Your instructions:
Each line of the records is to be returned verbatim, with the images omitted.

----------

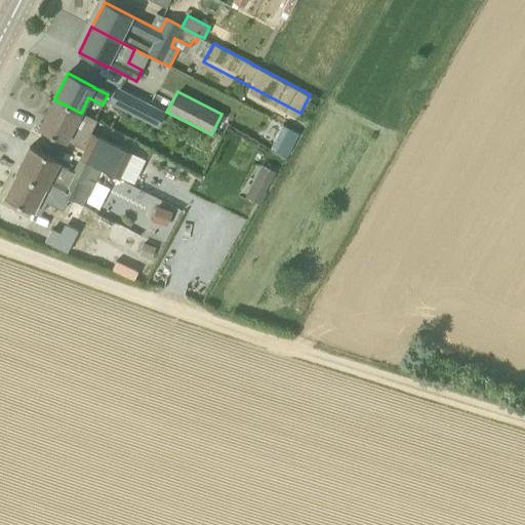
[(95,120),(81,113),(54,99),(39,128),(66,143),(67,140),(85,151),(80,160),(99,169),(103,171),(119,179),(132,154),(89,132),(95,120)]
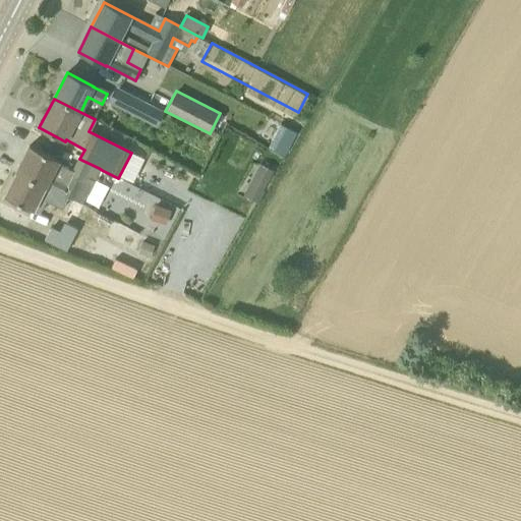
[(140,101),(134,113),(153,122),(159,111),(140,101)]
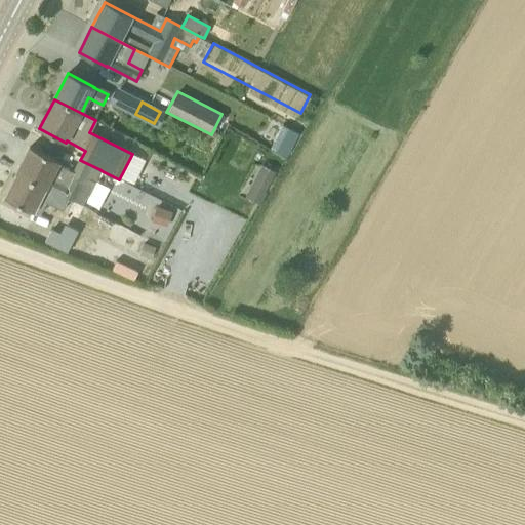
[(283,125),(271,149),(287,157),(299,134),(283,125)]
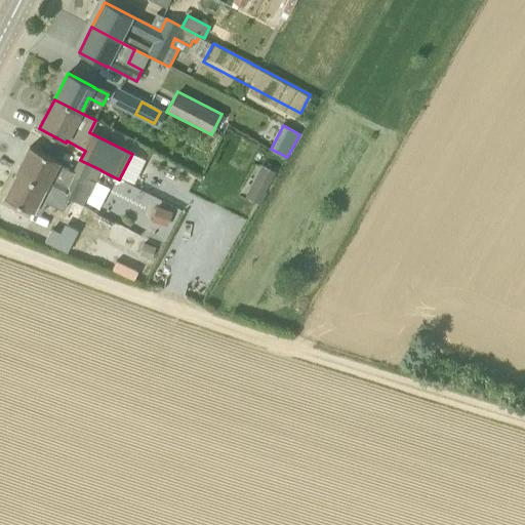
[(99,169),(80,160),(74,172),(57,164),(59,161),(31,147),(17,172),(68,198),(81,205),(99,169)]
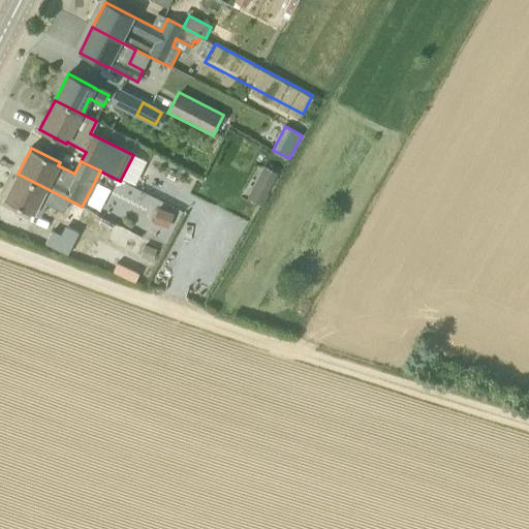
[(257,188),(268,193),(278,174),(265,166),(259,176),(263,178),(257,188)]
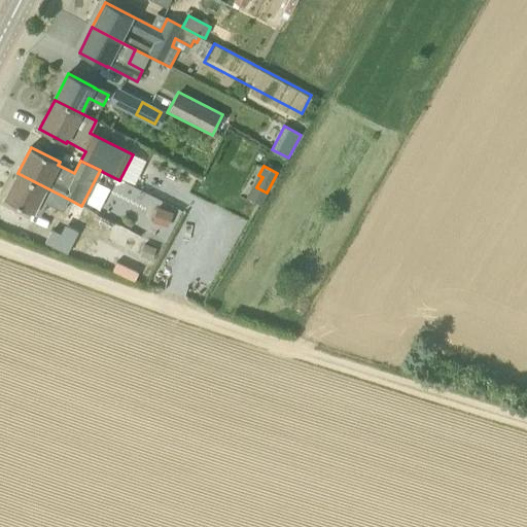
[(45,202),(62,210),(68,199),(18,173),(4,198),(39,215),(45,202)]
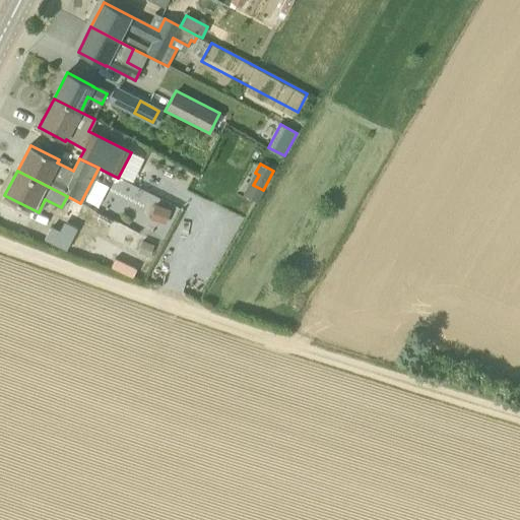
[(171,210),(154,205),(149,219),(166,225),(171,210)]
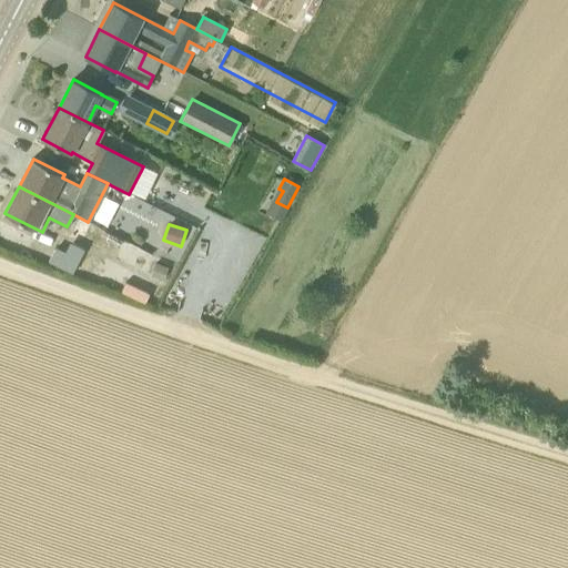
[(79,261),(56,249),(48,262),(73,274),(79,261)]
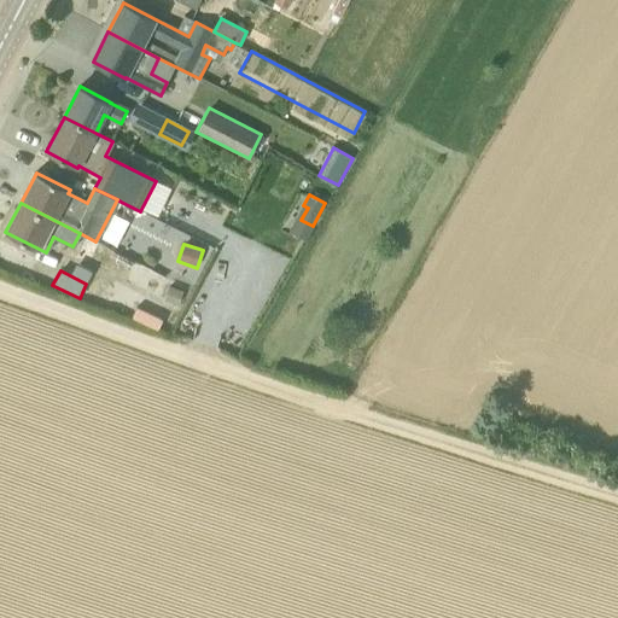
[(184,291),(169,286),(164,301),(179,305),(184,291)]
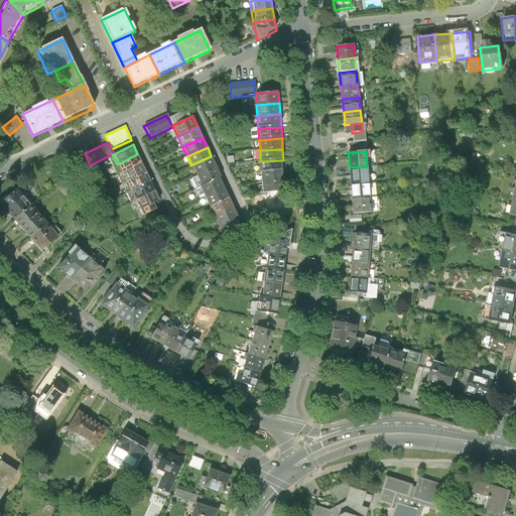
[(142,163),(137,154),(117,164),(121,173),(142,163)]
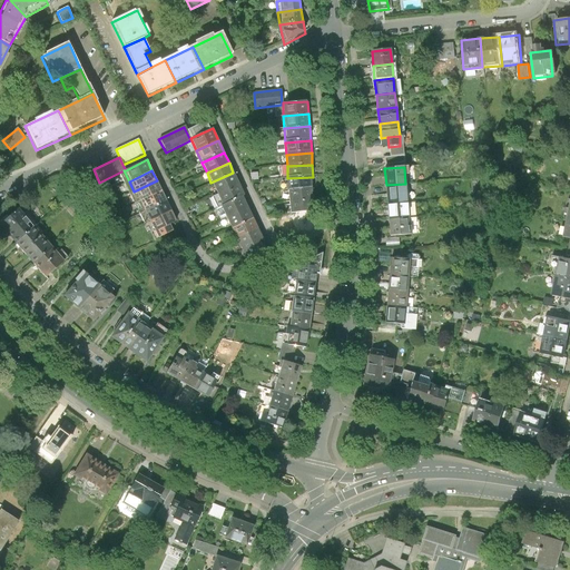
[(238,185),(233,173),(210,183),(216,195),(238,185)]
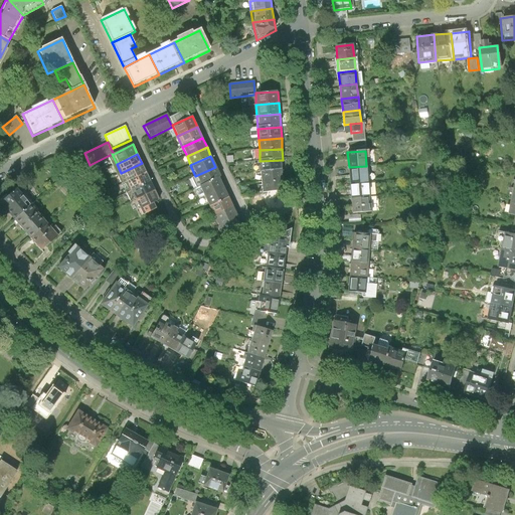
[(67,158),(54,164),(61,179),(72,169),(67,158)]
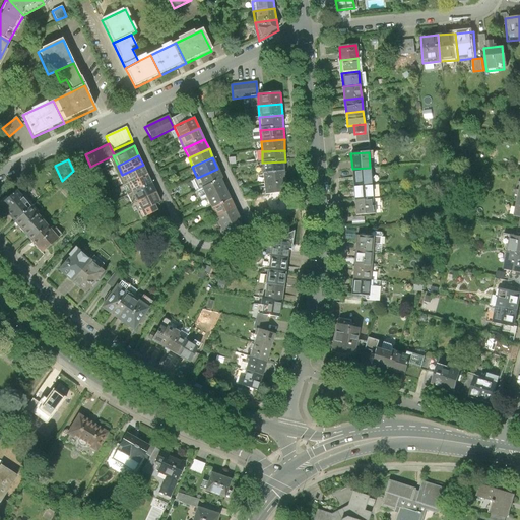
[(286,173),(285,161),(262,163),(263,175),(286,173)]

----------

Exercise output:
[(95,120),(81,113),(54,99),(39,128),(66,143),(67,140),(85,151),(80,160),(99,169),(103,171),(119,179),(132,154),(89,132),(95,120)]
[(140,101),(134,113),(153,122),(159,111),(140,101)]
[(283,125),(271,149),(287,157),(299,134),(283,125)]
[(99,169),(80,160),(74,172),(57,164),(59,161),(31,147),(17,172),(68,198),(81,205),(99,169)]
[(257,188),(268,193),(278,174),(265,166),(259,176),(263,178),(257,188)]
[(45,202),(62,210),(68,199),(18,173),(4,198),(39,215),(45,202)]
[(171,210),(154,205),(149,219),(166,225),(171,210)]
[(79,261),(56,249),(48,262),(73,274),(79,261)]
[(184,291),(169,286),(164,301),(179,305),(184,291)]
[(142,163),(137,154),(117,164),(121,173),(142,163)]
[(238,185),(233,173),(210,183),(216,195),(238,185)]
[(67,158),(54,164),(61,179),(72,169),(67,158)]
[(286,173),(285,161),(262,163),(263,175),(286,173)]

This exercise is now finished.